Work instruction –
In the records that follow, find each line with the word "green" and copy it.

Given data –
[Start of section]

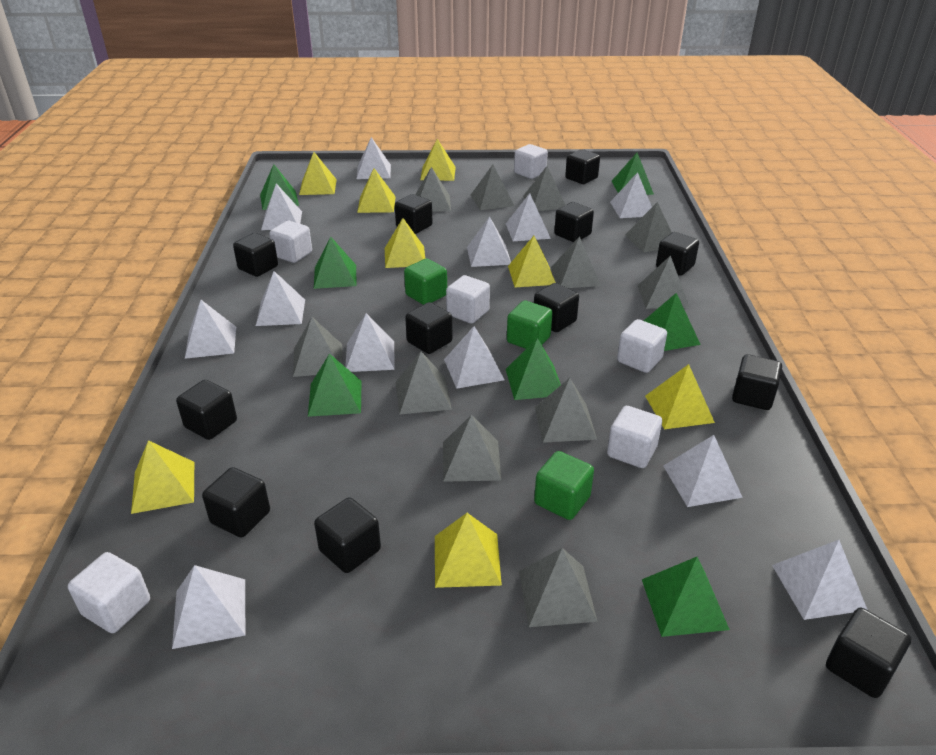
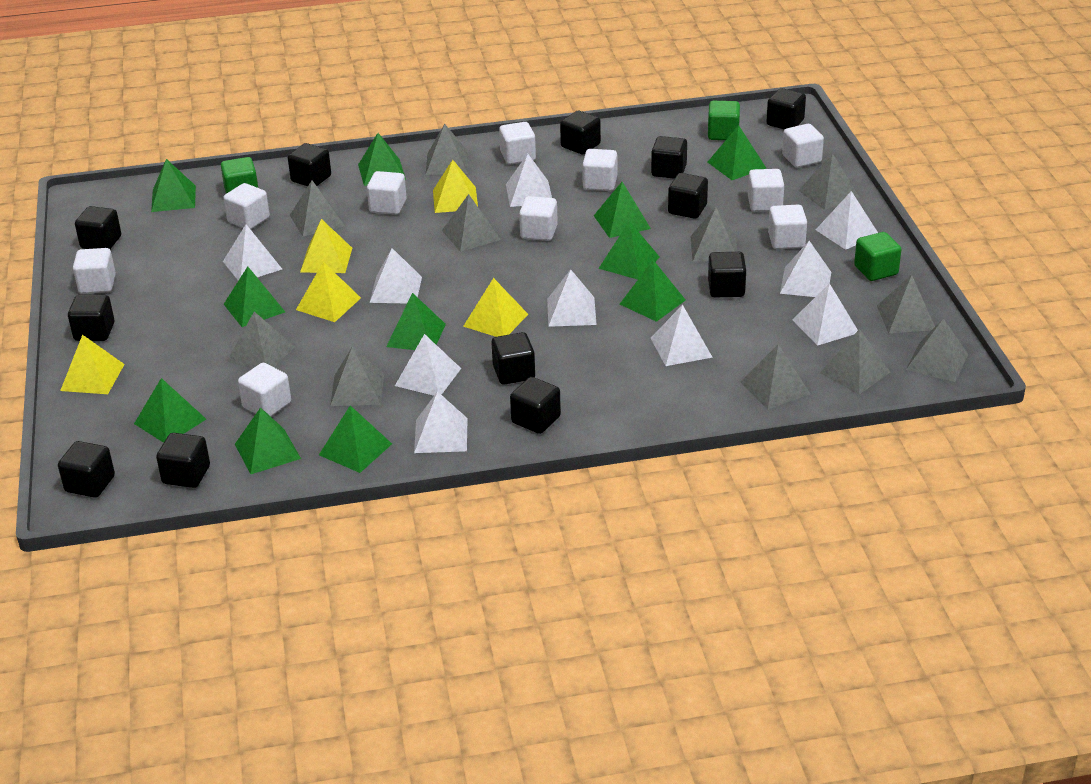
green pyramid: 7 -> 11
white cube: 6 -> 10
white pyramid: 12 -> 10
yellow pyramid: 8 -> 5

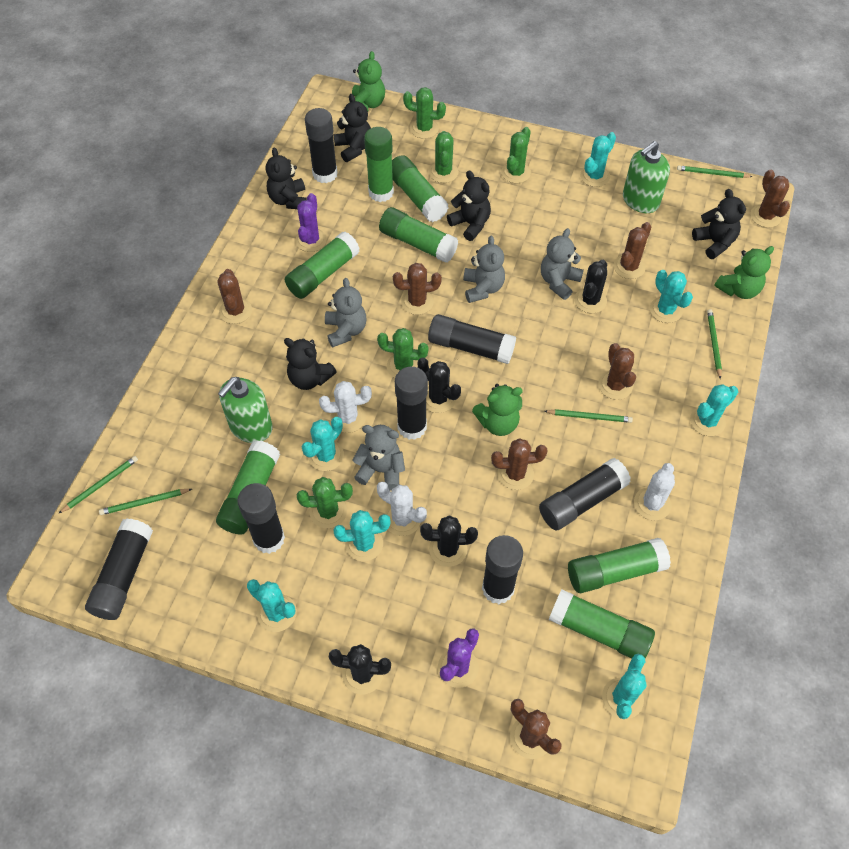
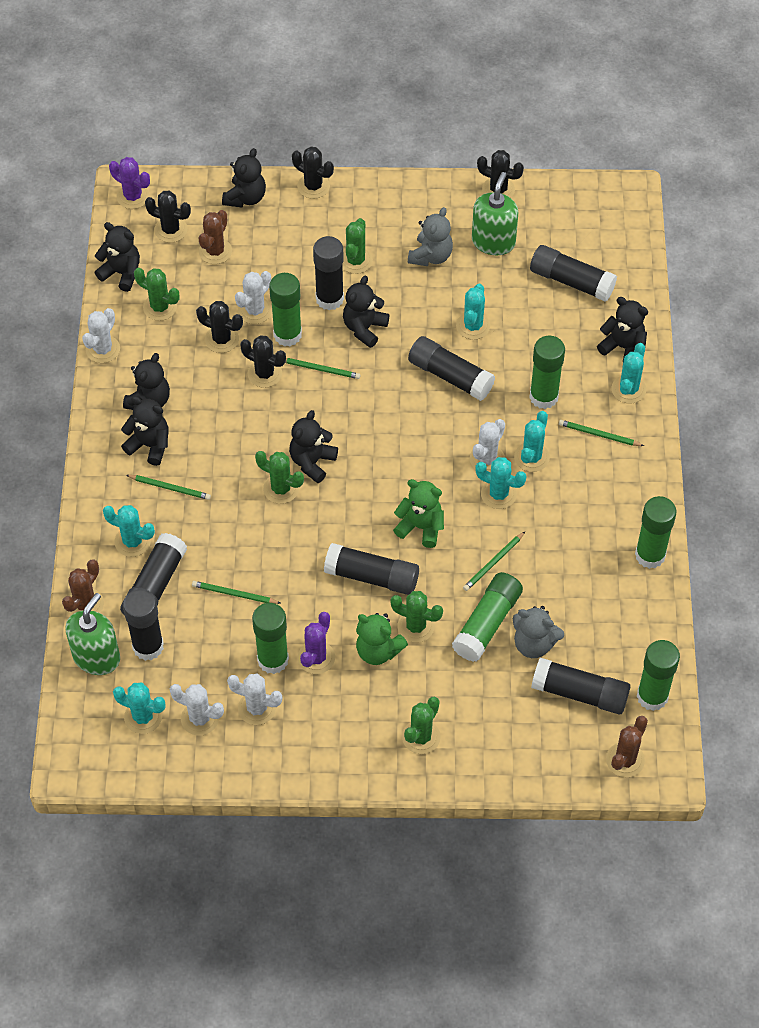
black cactus: 4 -> 5
black teddy bear: 5 -> 7
brown cactus: 7 -> 3
green glue stick: 7 -> 6
green teddy bear: 3 -> 2
grey teddy bear: 4 -> 2
turquoise cactus: 7 -> 6
white cactus: 3 -> 5

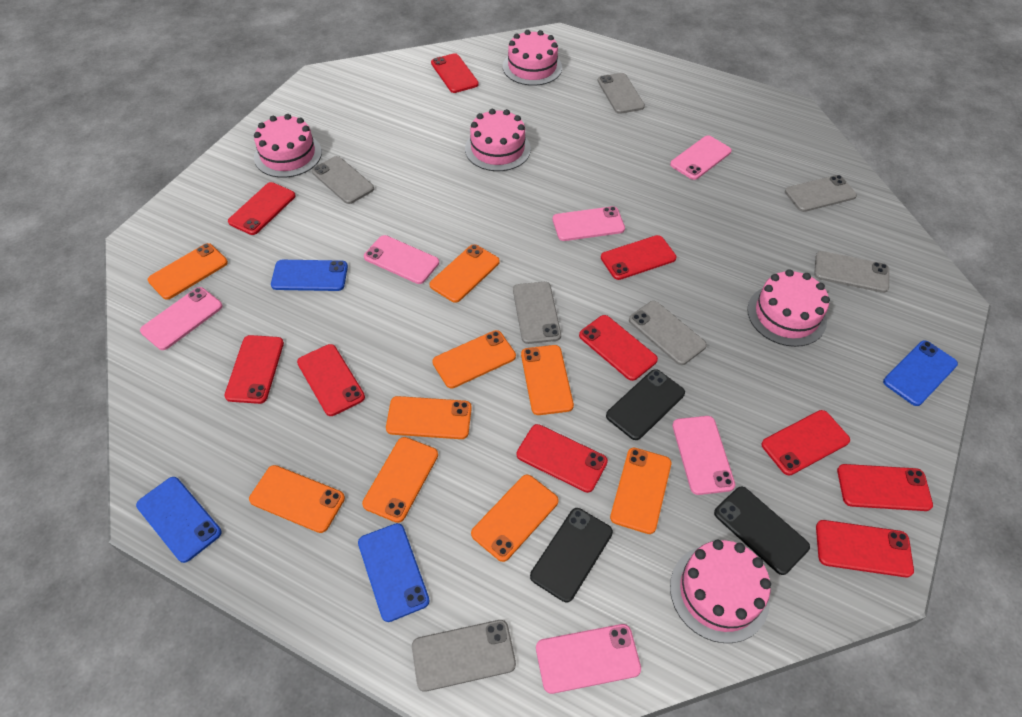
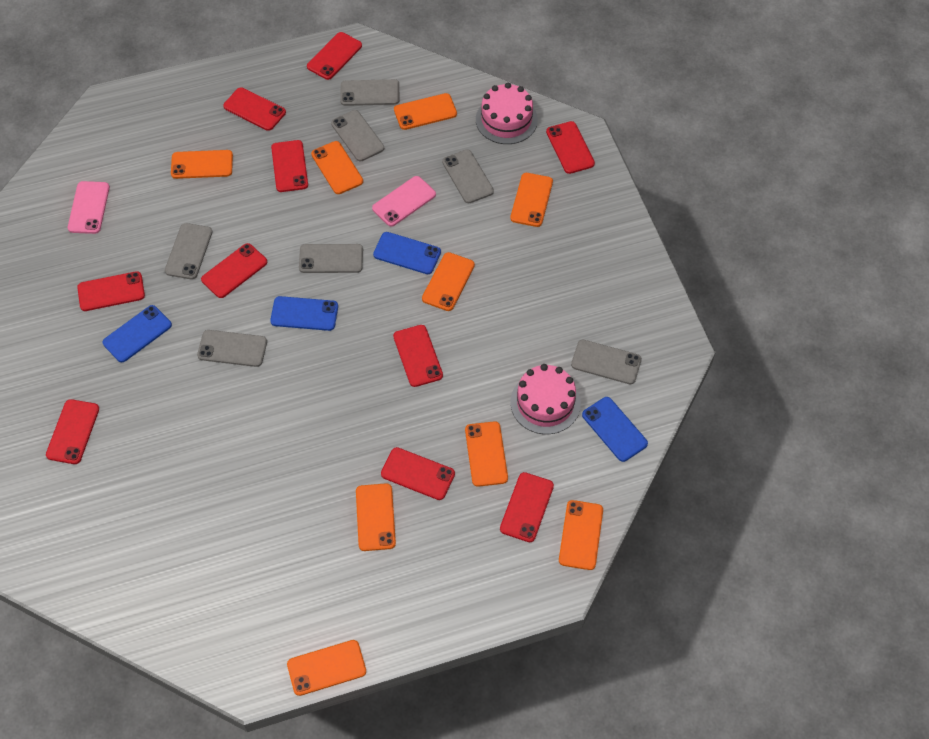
black phone: 3 -> 0
pink cake: 5 -> 2
pink phone: 6 -> 2

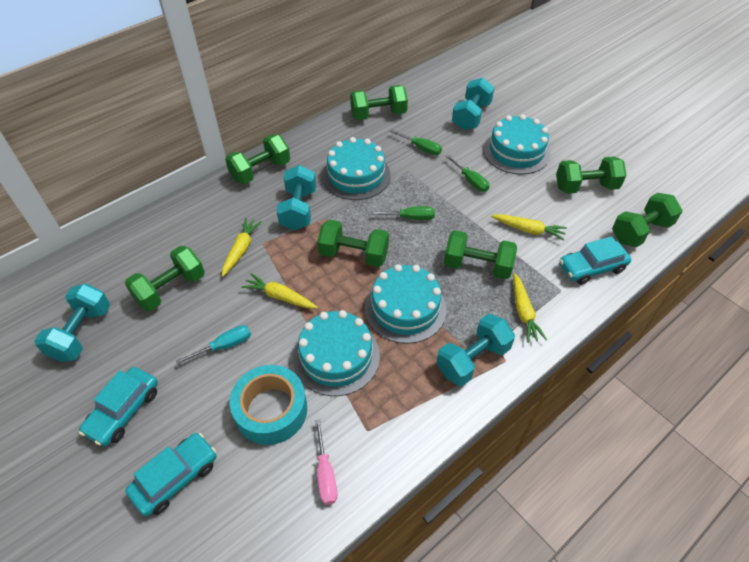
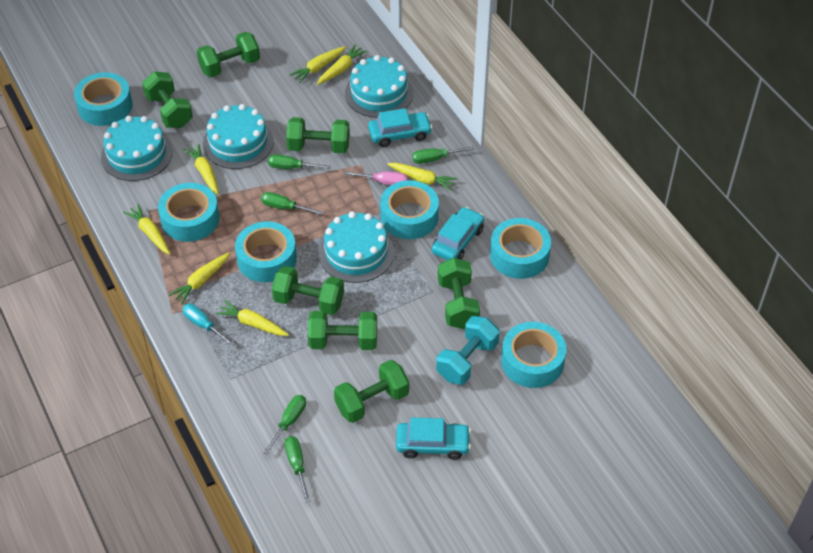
green screwdriver: 3 -> 5
turquoise dumbbell: 4 -> 1
turquoise tape: 1 -> 6
yellow carrot: 4 -> 7

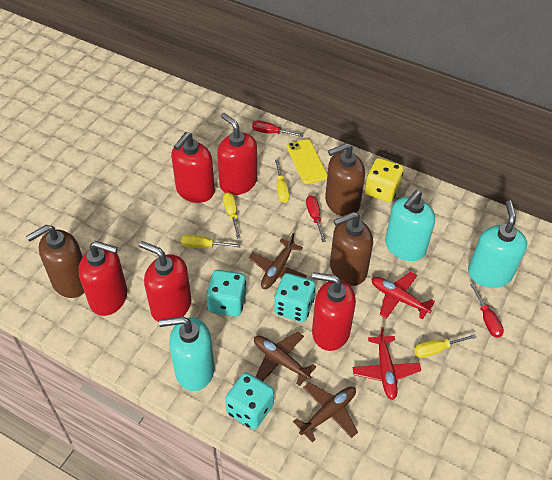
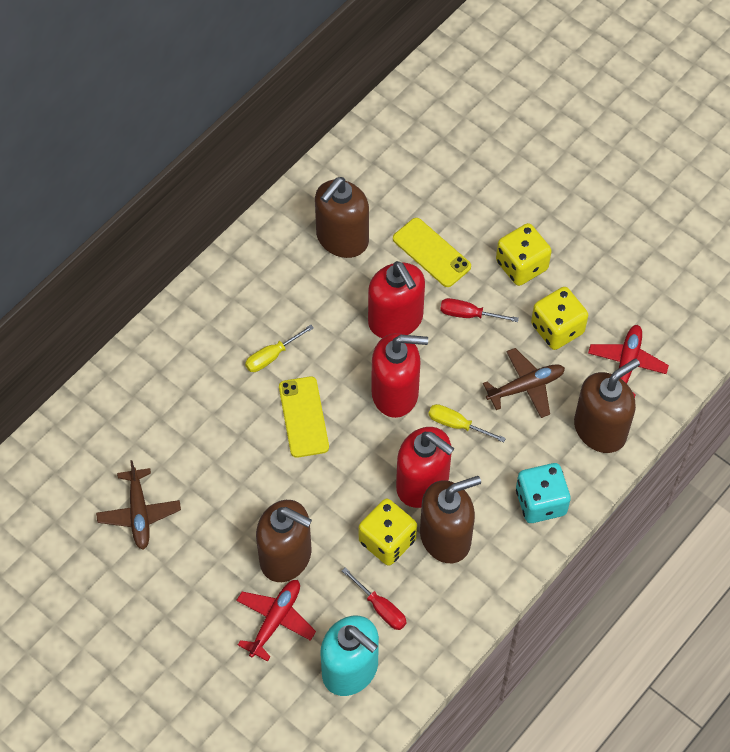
brown plane: 3 -> 2
brown soap dispenser: 3 -> 4
red screwdriver: 3 -> 2
red soap dispenser: 5 -> 3
turquoise dice: 3 -> 1
turquoise soap dispenser: 3 -> 1
yellow dice: 1 -> 3
yellow phone: 1 -> 2
yellow screwdriver: 4 -> 2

[End of section]

Your response –
green pyramid: 7 -> 11
green glue stick: 7 -> 6
green teddy bear: 3 -> 2
green screwdriver: 3 -> 5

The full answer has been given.